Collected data
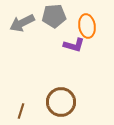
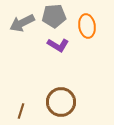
purple L-shape: moved 16 px left; rotated 15 degrees clockwise
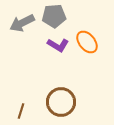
orange ellipse: moved 16 px down; rotated 30 degrees counterclockwise
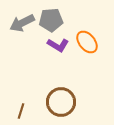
gray pentagon: moved 3 px left, 4 px down
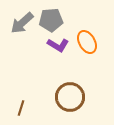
gray arrow: rotated 15 degrees counterclockwise
orange ellipse: rotated 10 degrees clockwise
brown circle: moved 9 px right, 5 px up
brown line: moved 3 px up
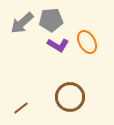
brown line: rotated 35 degrees clockwise
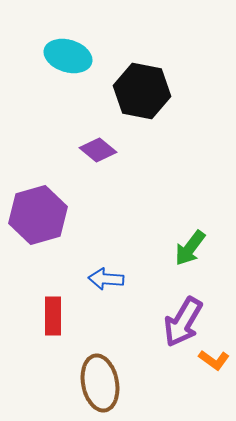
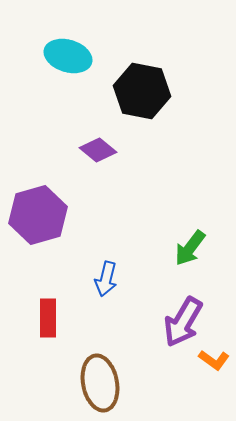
blue arrow: rotated 80 degrees counterclockwise
red rectangle: moved 5 px left, 2 px down
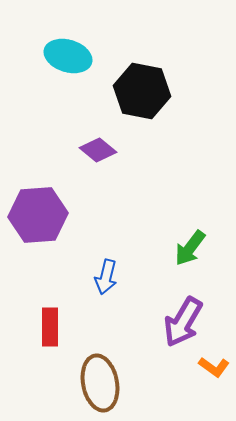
purple hexagon: rotated 12 degrees clockwise
blue arrow: moved 2 px up
red rectangle: moved 2 px right, 9 px down
orange L-shape: moved 7 px down
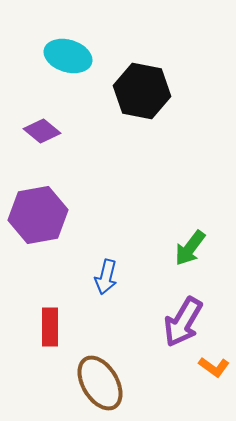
purple diamond: moved 56 px left, 19 px up
purple hexagon: rotated 6 degrees counterclockwise
brown ellipse: rotated 20 degrees counterclockwise
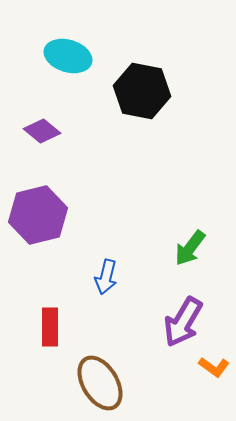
purple hexagon: rotated 4 degrees counterclockwise
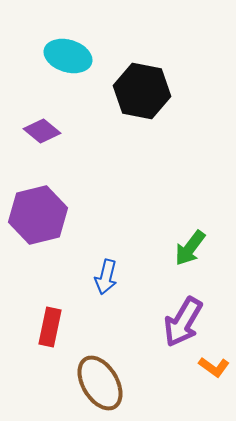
red rectangle: rotated 12 degrees clockwise
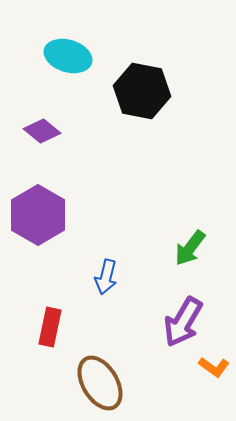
purple hexagon: rotated 16 degrees counterclockwise
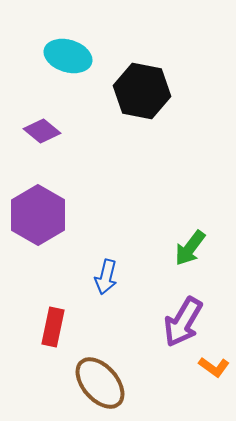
red rectangle: moved 3 px right
brown ellipse: rotated 10 degrees counterclockwise
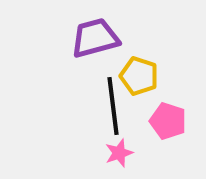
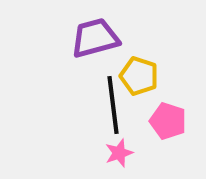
black line: moved 1 px up
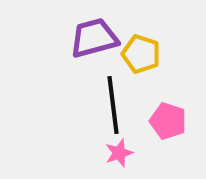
purple trapezoid: moved 1 px left
yellow pentagon: moved 2 px right, 22 px up
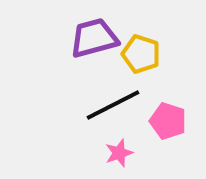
black line: rotated 70 degrees clockwise
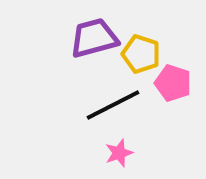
pink pentagon: moved 5 px right, 38 px up
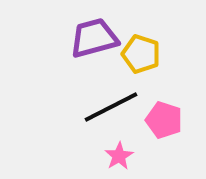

WORK TO BE COMPLETED:
Rename "purple hexagon" to "violet hexagon" everywhere in the data and change nothing else. Leave the pictures out of your answer.

THE REPLY:
purple L-shape: moved 16 px left; rotated 15 degrees clockwise
orange ellipse: moved 16 px down; rotated 30 degrees counterclockwise
gray pentagon: moved 3 px left, 4 px down
gray arrow: rotated 15 degrees counterclockwise
orange ellipse: rotated 10 degrees clockwise
brown circle: moved 9 px right, 5 px up
brown line: moved 3 px up
brown line: rotated 35 degrees clockwise
blue arrow: rotated 80 degrees counterclockwise
red rectangle: moved 5 px left, 2 px down
violet hexagon: rotated 12 degrees clockwise
blue arrow: moved 2 px up
red rectangle: moved 2 px right, 9 px down
orange L-shape: moved 7 px down
purple diamond: moved 56 px left, 19 px up
violet hexagon: rotated 6 degrees counterclockwise
brown ellipse: rotated 20 degrees counterclockwise
violet hexagon: rotated 4 degrees counterclockwise
red rectangle: rotated 12 degrees clockwise
violet hexagon: rotated 16 degrees counterclockwise
red rectangle: moved 3 px right
brown ellipse: rotated 10 degrees counterclockwise
black line: moved 1 px up
purple trapezoid: moved 1 px left
yellow pentagon: moved 2 px right, 22 px up
black line: rotated 70 degrees clockwise
pink pentagon: moved 5 px right, 38 px up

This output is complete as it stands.